Excerpted data:
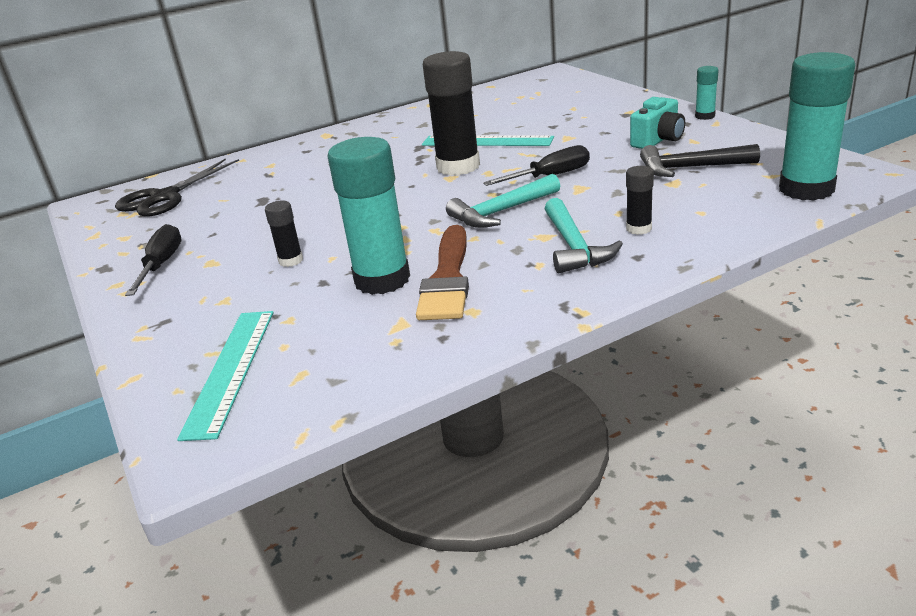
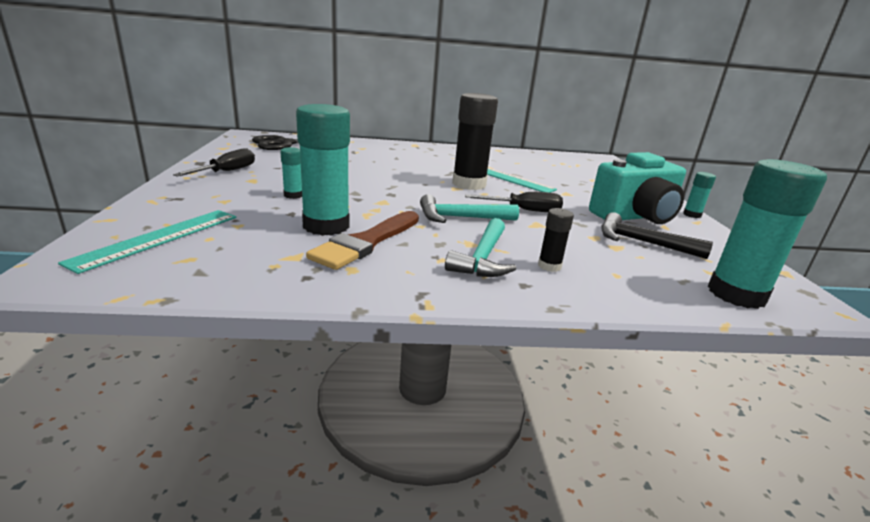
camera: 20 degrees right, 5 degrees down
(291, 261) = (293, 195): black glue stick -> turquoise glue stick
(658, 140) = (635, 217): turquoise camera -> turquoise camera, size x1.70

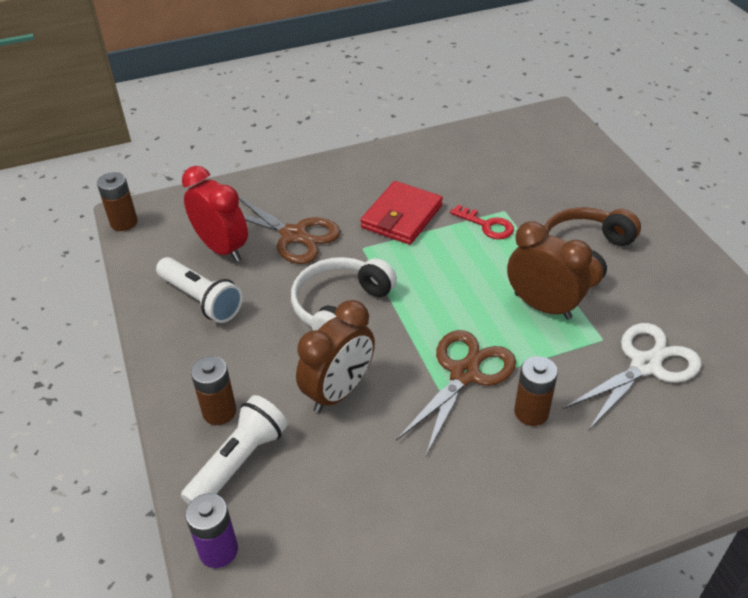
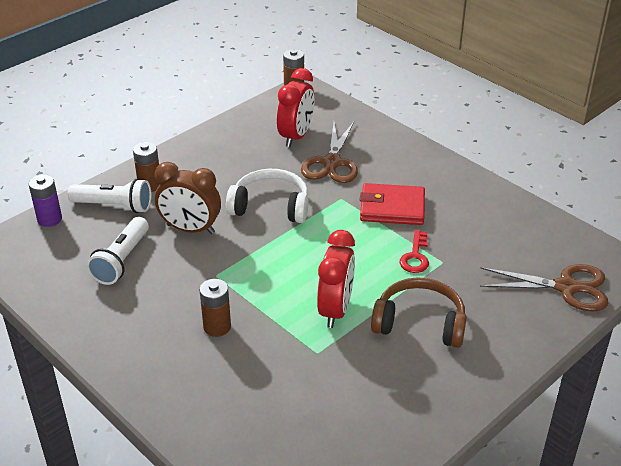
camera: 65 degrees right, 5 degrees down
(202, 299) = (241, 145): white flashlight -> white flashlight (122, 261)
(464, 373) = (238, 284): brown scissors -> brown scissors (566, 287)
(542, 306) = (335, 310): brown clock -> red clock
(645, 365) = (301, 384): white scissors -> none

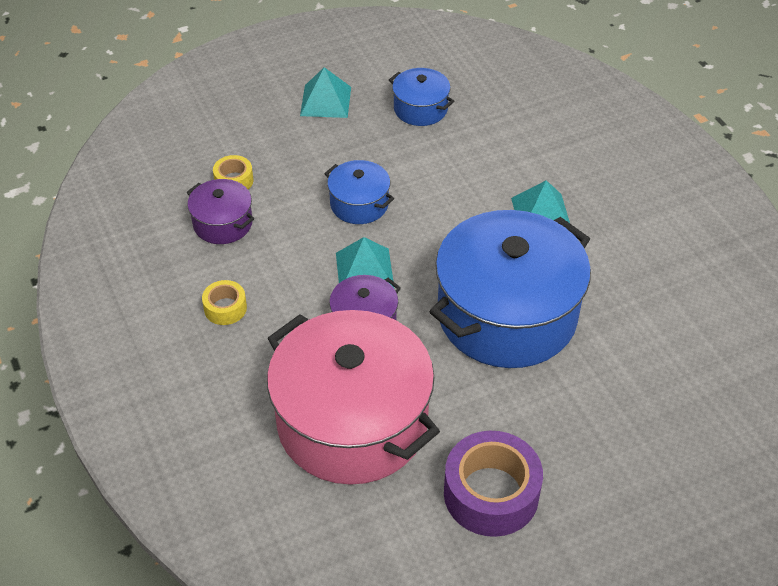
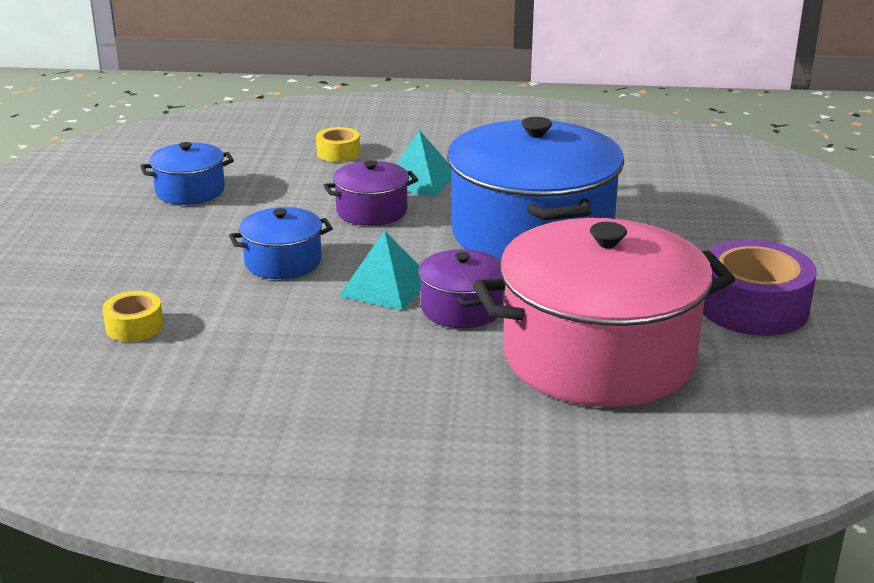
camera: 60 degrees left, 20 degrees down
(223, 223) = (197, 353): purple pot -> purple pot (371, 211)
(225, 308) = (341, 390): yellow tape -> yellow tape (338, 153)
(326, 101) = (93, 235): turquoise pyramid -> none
--
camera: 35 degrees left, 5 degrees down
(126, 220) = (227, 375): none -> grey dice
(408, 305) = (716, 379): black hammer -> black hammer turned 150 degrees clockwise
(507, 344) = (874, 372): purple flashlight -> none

About this task: Transcribe, exactly and without pictures, everything in the data from the line with "(645, 365) = (301, 384): white" down to the line with "(326, 101) = (93, 235): turquoise", both included.

The completed task:
(645, 365) = (301, 384): white scissors -> none

camera: 60 degrees left, 20 degrees down
(223, 223) = (197, 353): purple pot -> purple pot (371, 211)
(225, 308) = (341, 390): yellow tape -> yellow tape (338, 153)
(326, 101) = (93, 235): turquoise pyramid -> none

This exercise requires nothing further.